**TASK STATEMENT**
Once the images are set aside, print the remaining lines below exactly.
══ GIVEN RECORDS ══
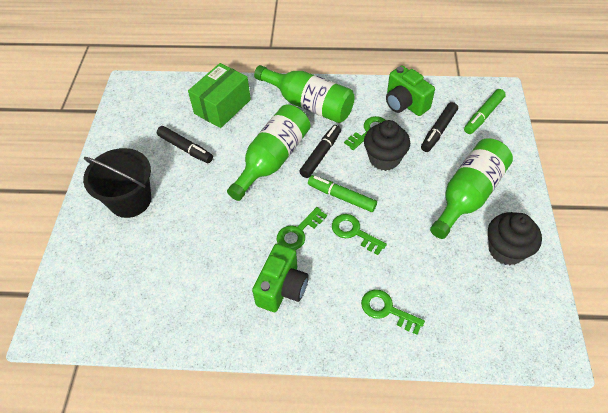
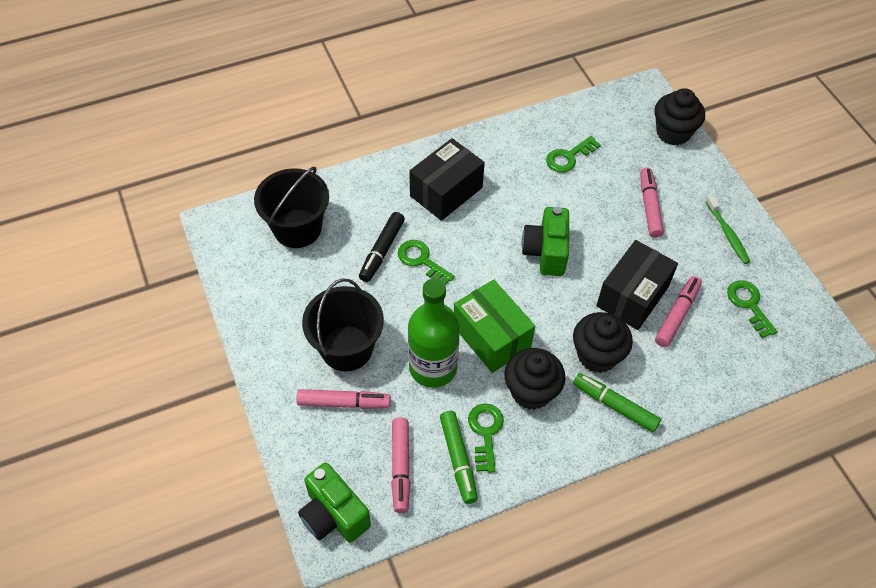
black box: none = 0 -> [409,138,485,221] [596,240,678,330] = 2
black bucket: [83,148,151,218] = 1 -> [254,167,329,248] [302,278,384,371] = 2
black cupcake: [364,120,410,171] [488,212,542,265] = 2 -> [504,348,566,410] [573,312,633,373] [655,88,705,145] = 3
black marker: [157,126,213,163] [299,125,341,178] [421,102,458,152] = 3 -> [359,212,405,282] = 1
green bottle: [227,105,310,201] [254,65,355,123] [430,138,513,239] = 3 -> [408,279,460,388] = 1
green toothbrush: none = 0 -> [706,195,750,264] = 1
pink marker: none = 0 -> [296,389,391,409] [391,417,410,513] [640,167,664,238] [655,276,702,347] = 4

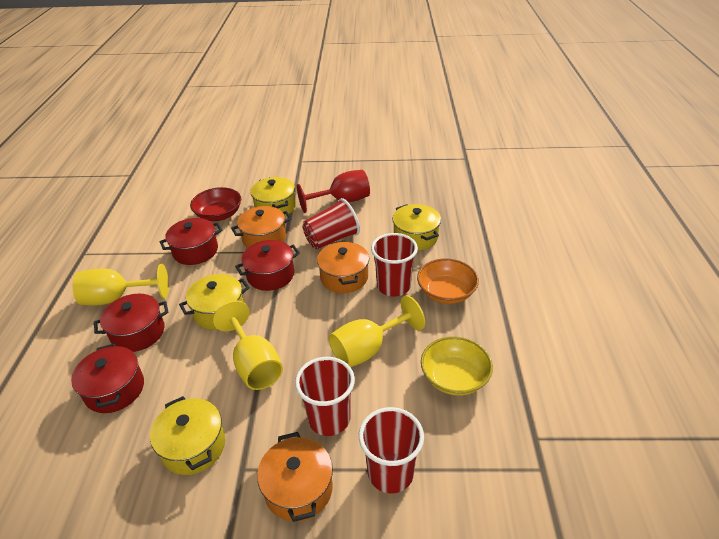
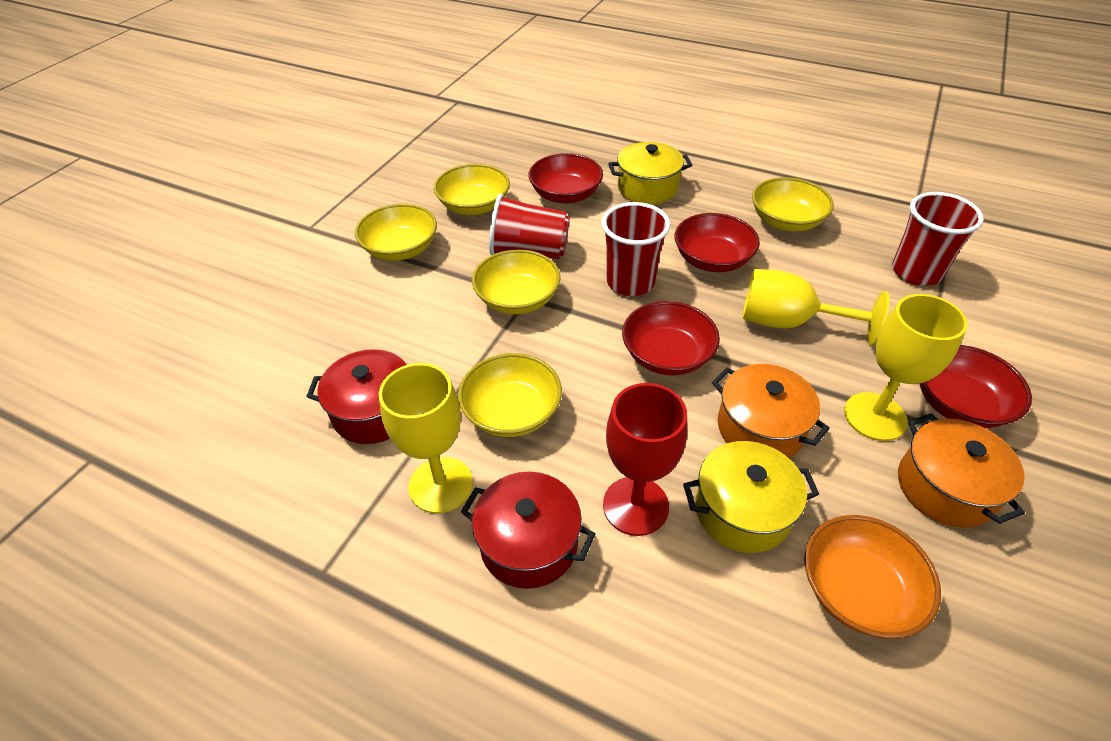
orange pot: [231,206,292,248] [257,432,333,522] [317,241,369,293] = 3 -> [712,364,830,458] [898,413,1025,528] = 2
red bowl: [190,187,241,221] = 1 -> [528,153,603,203] [622,301,720,376] [675,213,760,272] [920,345,1032,428] = 4
red cup: [295,357,355,436] [302,198,360,249] [359,407,424,493] [371,233,418,297] = 4 -> [489,194,570,260] [601,202,671,296] [892,192,984,286] = 3
red pot: [71,343,144,413] [94,294,169,352] [160,218,222,265] [235,240,300,291] = 4 -> [307,349,407,444] [461,472,595,589] = 2
yellow bowl: [421,336,493,396] = 1 -> [355,204,437,261] [434,164,510,215] [458,353,562,437] [472,249,561,314] [752,177,834,231] = 5
yellow pot: [150,396,225,475] [179,274,250,330] [251,177,296,216] [393,204,441,250] = 4 -> [608,142,692,204] [683,441,819,553] = 2

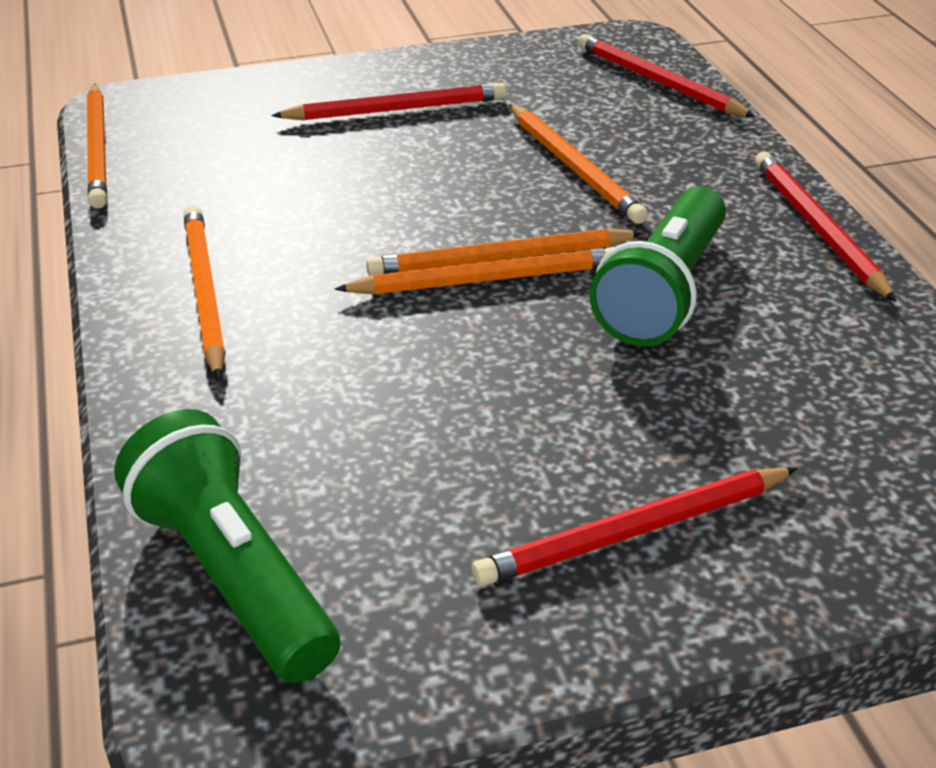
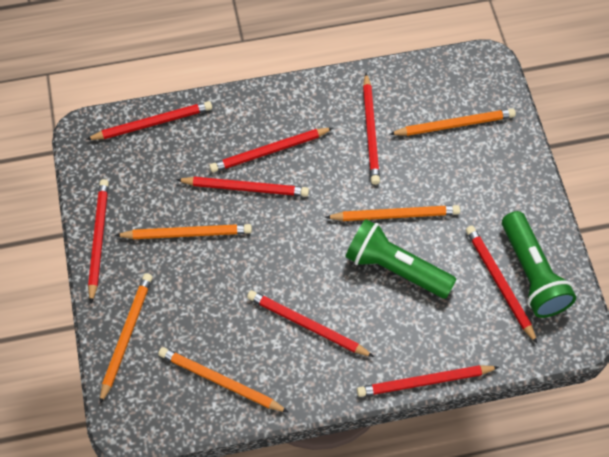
red pencil: [271,83,507,121] [472,467,798,586] [578,34,756,117] [755,152,897,302] = 4 -> [86,101,212,140] [88,179,109,303] [176,177,309,196] [209,128,333,172] [247,290,374,357] [357,365,499,397] [363,73,380,185] [466,225,537,344] = 8

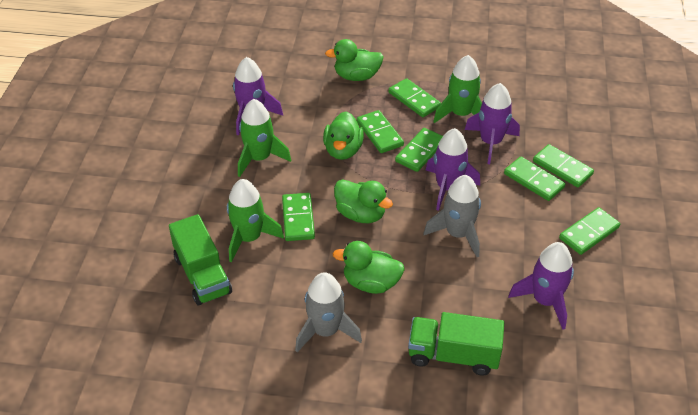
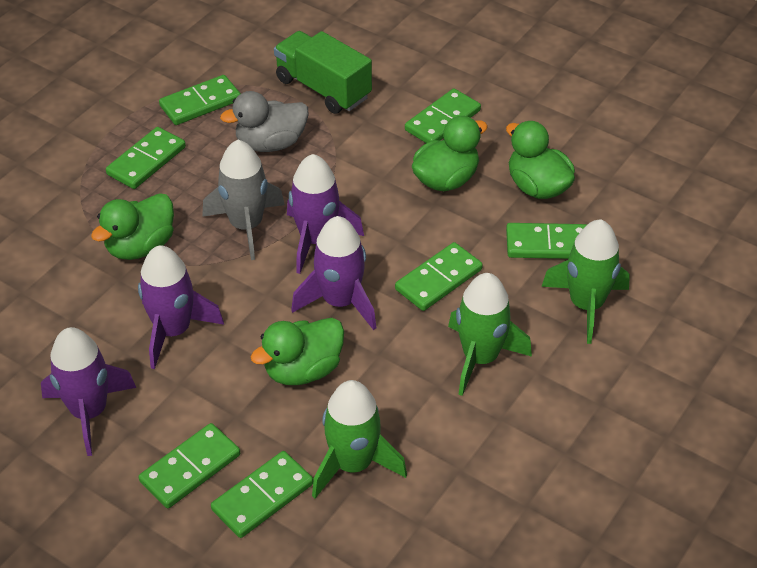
green truck: [169,214,232,305] [408,312,504,376] = 2 -> [274,31,372,114] = 1
grey duck: none = 0 -> [220,91,308,152] = 1
grey rocket: [295,272,362,352] [423,175,481,257] = 2 -> [202,140,285,260] = 1

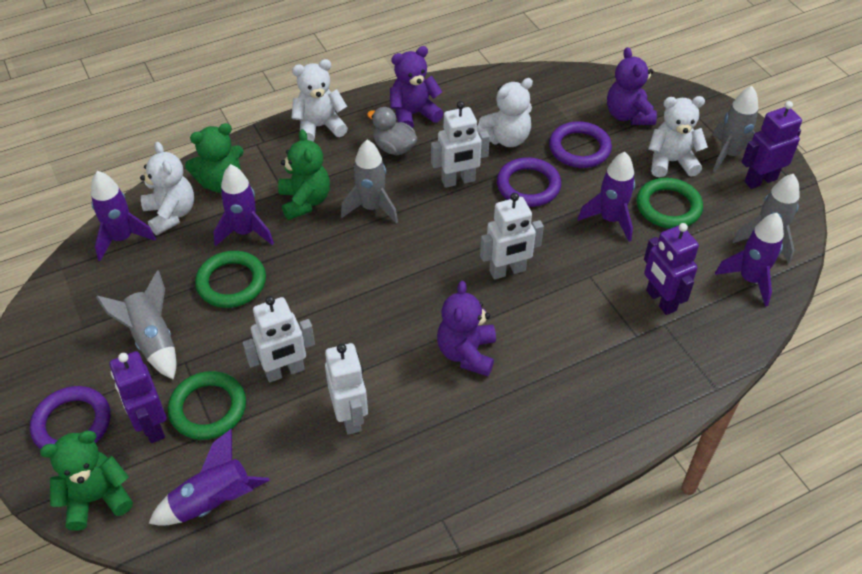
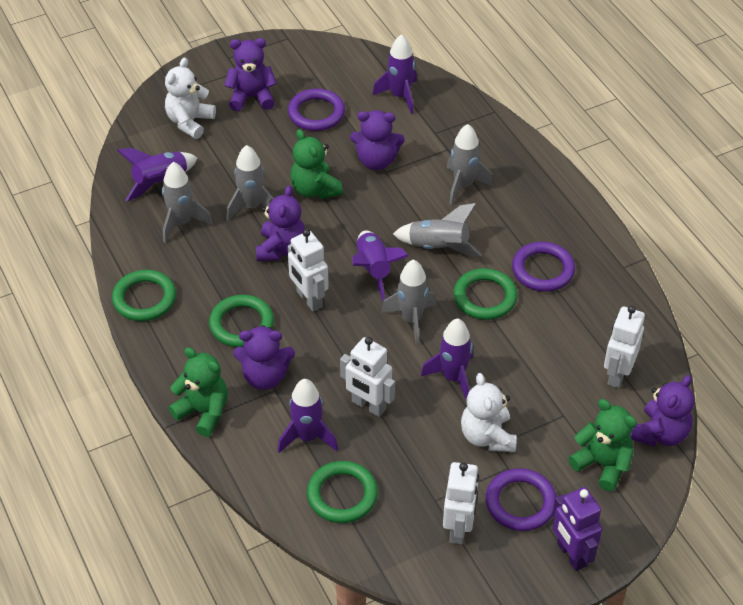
green ring: [168,371,246,440] [195,251,266,308] [637,178,703,229] = 3 -> [112,270,176,321] [209,295,274,347] [307,461,378,523] [453,268,518,320] = 4
grey duck: [367,107,417,155] = 1 -> none = 0
grey rocket: [96,270,177,380] [341,140,398,223] [713,86,758,172] [733,174,800,264] = 4 -> [162,162,212,243] [227,145,274,220] [381,259,437,345] [393,203,482,257] [447,124,493,205] = 5
purple robot: [110,351,166,443] [644,223,699,315] [742,101,802,189] = 3 -> [553,487,602,571] = 1
purple teddy bear: [390,46,443,128] [437,281,496,376] [607,47,657,125] = 3 -> [224,38,277,111] [233,325,295,390] [256,185,305,261] [350,110,405,170] [630,375,694,447] = 5
white teddy bear: [140,142,194,235] [291,59,348,142] [477,78,533,147] [648,96,708,177] = 4 -> [165,57,216,139] [461,373,517,452] = 2

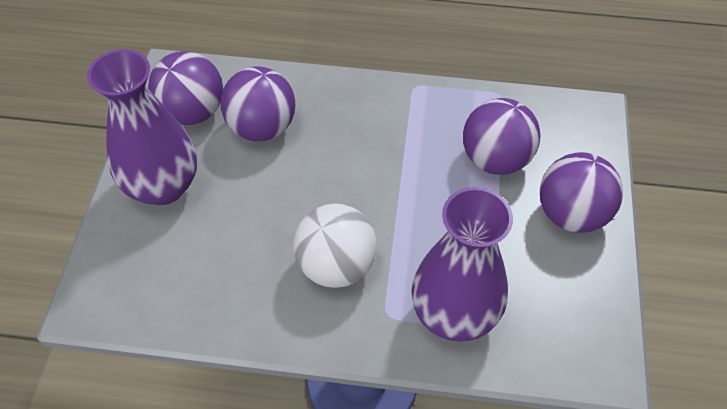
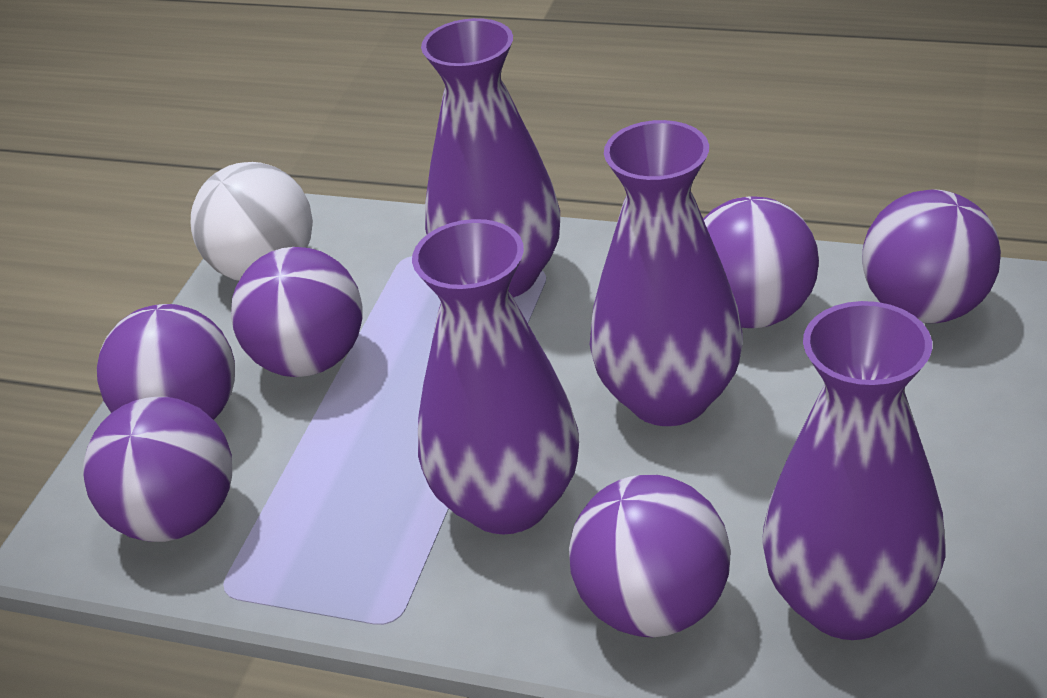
purple ball: [148,51,223,125] [221,66,295,141] [463,98,541,175] [540,152,623,233] = 4 -> [83,397,232,542] [97,304,235,420] [231,247,362,377] [569,475,731,637] [703,196,819,328] [862,189,1001,323] = 6
purple vase: [87,49,197,205] [411,187,513,342] = 2 -> [412,219,579,534] [421,18,560,298] [590,120,743,426] [762,301,946,640] = 4

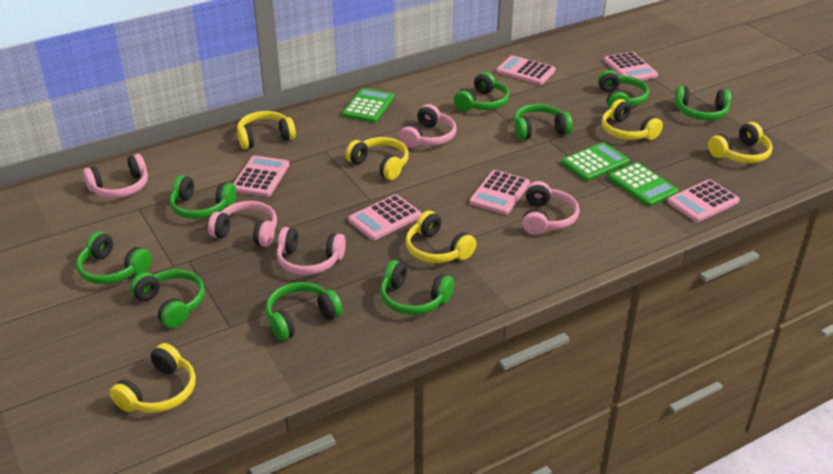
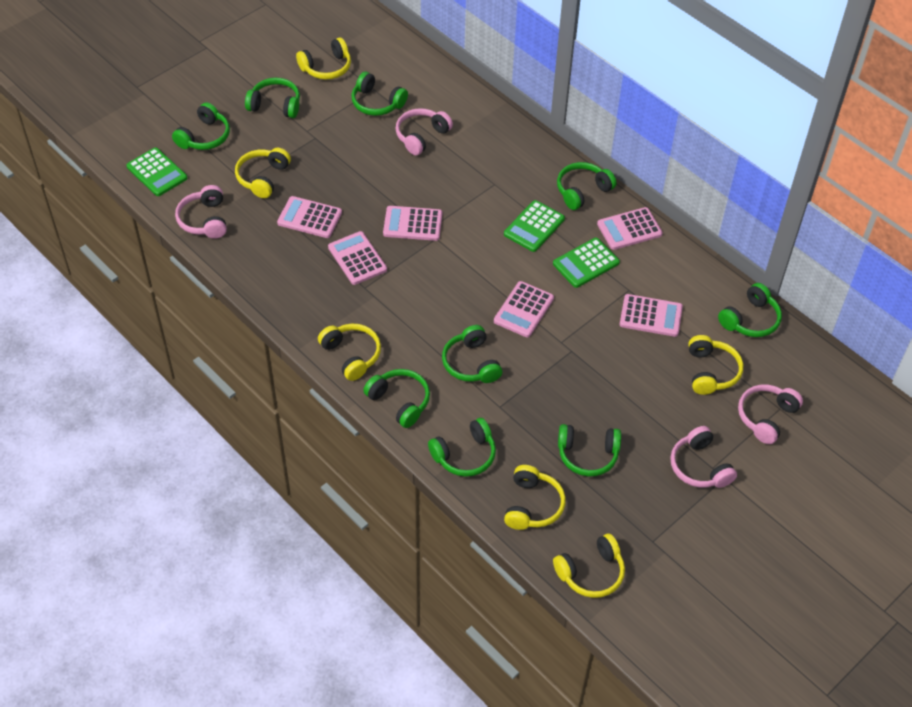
pink headphones: [83,154,148,198] [208,201,277,247] [277,227,346,275] [399,104,457,148] [522,181,580,235] = 5 -> [175,185,227,239] [396,108,453,155] [670,426,737,488] [738,385,803,444] = 4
═══
**EXERCISE ANSWER**
black box: none = 0 -> [409,138,485,221] [596,240,678,330] = 2
black bucket: [83,148,151,218] = 1 -> [254,167,329,248] [302,278,384,371] = 2
black cupcake: [364,120,410,171] [488,212,542,265] = 2 -> [504,348,566,410] [573,312,633,373] [655,88,705,145] = 3
black marker: [157,126,213,163] [299,125,341,178] [421,102,458,152] = 3 -> [359,212,405,282] = 1
green bottle: [227,105,310,201] [254,65,355,123] [430,138,513,239] = 3 -> [408,279,460,388] = 1
green toothbrush: none = 0 -> [706,195,750,264] = 1
pink marker: none = 0 -> [296,389,391,409] [391,417,410,513] [640,167,664,238] [655,276,702,347] = 4

orange pot: [231,206,292,248] [257,432,333,522] [317,241,369,293] = 3 -> [712,364,830,458] [898,413,1025,528] = 2
red bowl: [190,187,241,221] = 1 -> [528,153,603,203] [622,301,720,376] [675,213,760,272] [920,345,1032,428] = 4
red cup: [295,357,355,436] [302,198,360,249] [359,407,424,493] [371,233,418,297] = 4 -> [489,194,570,260] [601,202,671,296] [892,192,984,286] = 3
red pot: [71,343,144,413] [94,294,169,352] [160,218,222,265] [235,240,300,291] = 4 -> [307,349,407,444] [461,472,595,589] = 2
yellow bowl: [421,336,493,396] = 1 -> [355,204,437,261] [434,164,510,215] [458,353,562,437] [472,249,561,314] [752,177,834,231] = 5
yellow pot: [150,396,225,475] [179,274,250,330] [251,177,296,216] [393,204,441,250] = 4 -> [608,142,692,204] [683,441,819,553] = 2

red pencil: [271,83,507,121] [472,467,798,586] [578,34,756,117] [755,152,897,302] = 4 -> [86,101,212,140] [88,179,109,303] [176,177,309,196] [209,128,333,172] [247,290,374,357] [357,365,499,397] [363,73,380,185] [466,225,537,344] = 8

green truck: [169,214,232,305] [408,312,504,376] = 2 -> [274,31,372,114] = 1
grey duck: none = 0 -> [220,91,308,152] = 1
grey rocket: [295,272,362,352] [423,175,481,257] = 2 -> [202,140,285,260] = 1

green ring: [168,371,246,440] [195,251,266,308] [637,178,703,229] = 3 -> [112,270,176,321] [209,295,274,347] [307,461,378,523] [453,268,518,320] = 4
grey duck: [367,107,417,155] = 1 -> none = 0
grey rocket: [96,270,177,380] [341,140,398,223] [713,86,758,172] [733,174,800,264] = 4 -> [162,162,212,243] [227,145,274,220] [381,259,437,345] [393,203,482,257] [447,124,493,205] = 5
purple robot: [110,351,166,443] [644,223,699,315] [742,101,802,189] = 3 -> [553,487,602,571] = 1
purple teddy bear: [390,46,443,128] [437,281,496,376] [607,47,657,125] = 3 -> [224,38,277,111] [233,325,295,390] [256,185,305,261] [350,110,405,170] [630,375,694,447] = 5
white teddy bear: [140,142,194,235] [291,59,348,142] [477,78,533,147] [648,96,708,177] = 4 -> [165,57,216,139] [461,373,517,452] = 2

purple ball: [148,51,223,125] [221,66,295,141] [463,98,541,175] [540,152,623,233] = 4 -> [83,397,232,542] [97,304,235,420] [231,247,362,377] [569,475,731,637] [703,196,819,328] [862,189,1001,323] = 6
purple vase: [87,49,197,205] [411,187,513,342] = 2 -> [412,219,579,534] [421,18,560,298] [590,120,743,426] [762,301,946,640] = 4

pink headphones: [83,154,148,198] [208,201,277,247] [277,227,346,275] [399,104,457,148] [522,181,580,235] = 5 -> [175,185,227,239] [396,108,453,155] [670,426,737,488] [738,385,803,444] = 4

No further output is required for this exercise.